INFORMATION PROVIDED —
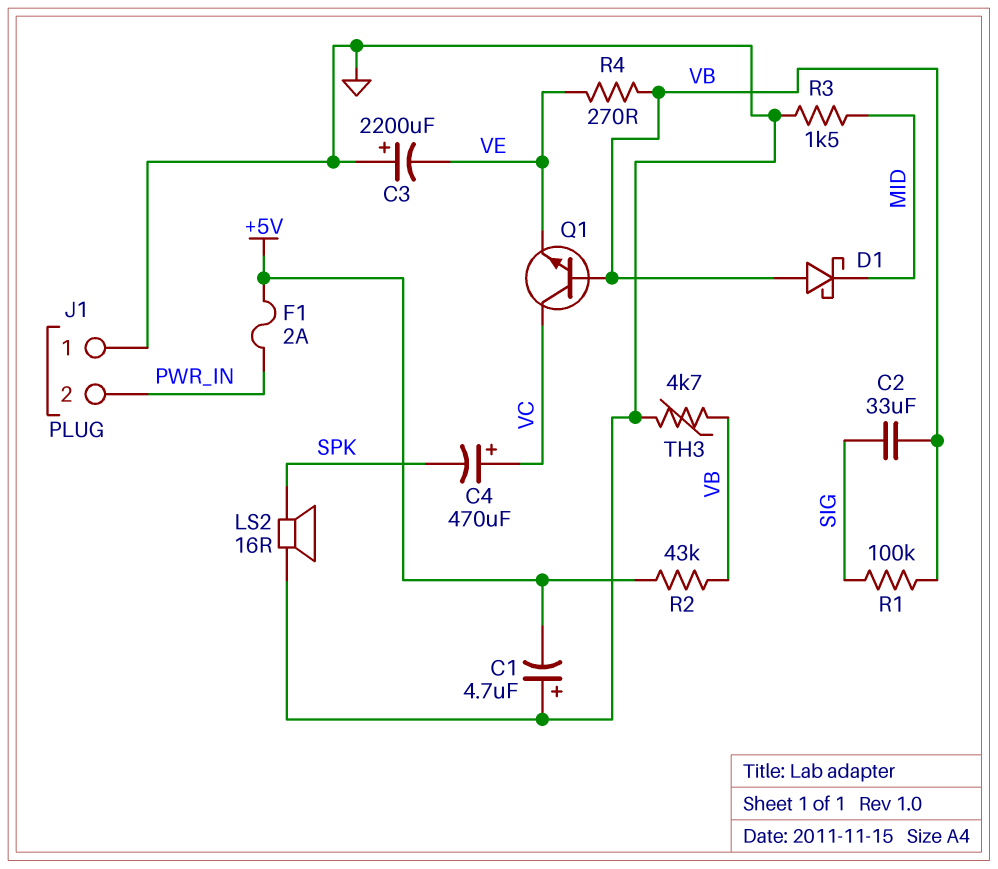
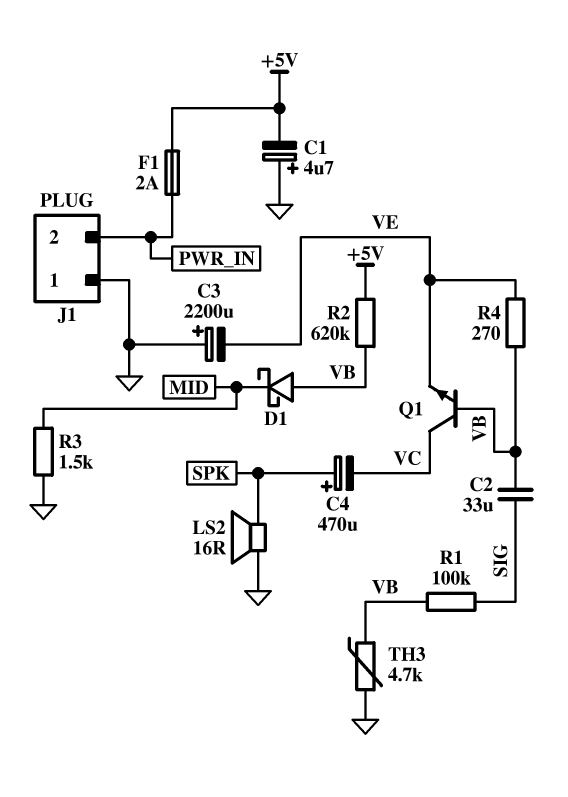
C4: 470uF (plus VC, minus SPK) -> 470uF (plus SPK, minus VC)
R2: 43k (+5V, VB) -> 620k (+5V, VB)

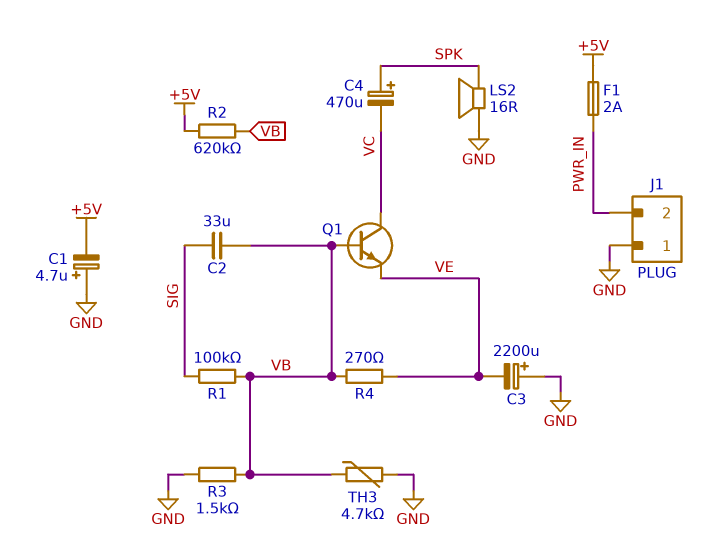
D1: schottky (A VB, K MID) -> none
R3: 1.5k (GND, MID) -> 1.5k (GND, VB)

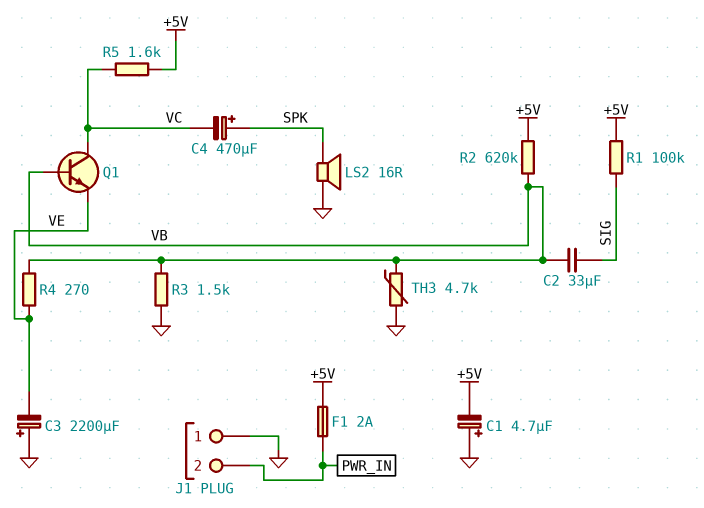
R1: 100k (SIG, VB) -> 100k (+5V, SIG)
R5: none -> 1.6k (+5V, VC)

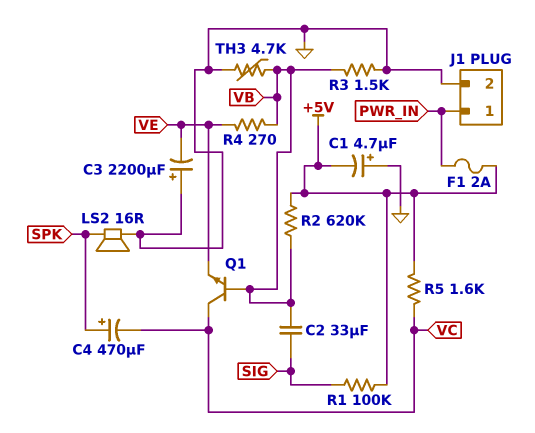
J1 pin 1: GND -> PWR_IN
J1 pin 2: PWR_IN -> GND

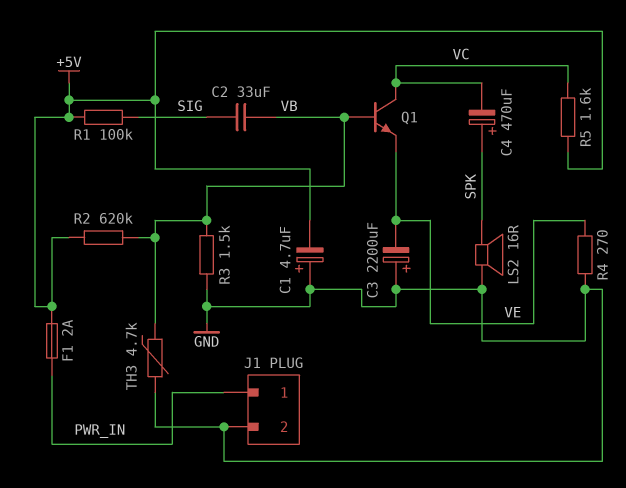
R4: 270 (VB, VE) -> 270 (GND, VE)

TASK GOAL —
Return nothing except the lines from the line with "R1: 100k (SIG, VB) -> 100k (+5V, SIG)" through the last line of the records above, copied exactly and without pictures.

WRITTEN RESPONSE —
R1: 100k (SIG, VB) -> 100k (+5V, SIG)
R5: none -> 1.6k (+5V, VC)

J1 pin 1: GND -> PWR_IN
J1 pin 2: PWR_IN -> GND

R4: 270 (VB, VE) -> 270 (GND, VE)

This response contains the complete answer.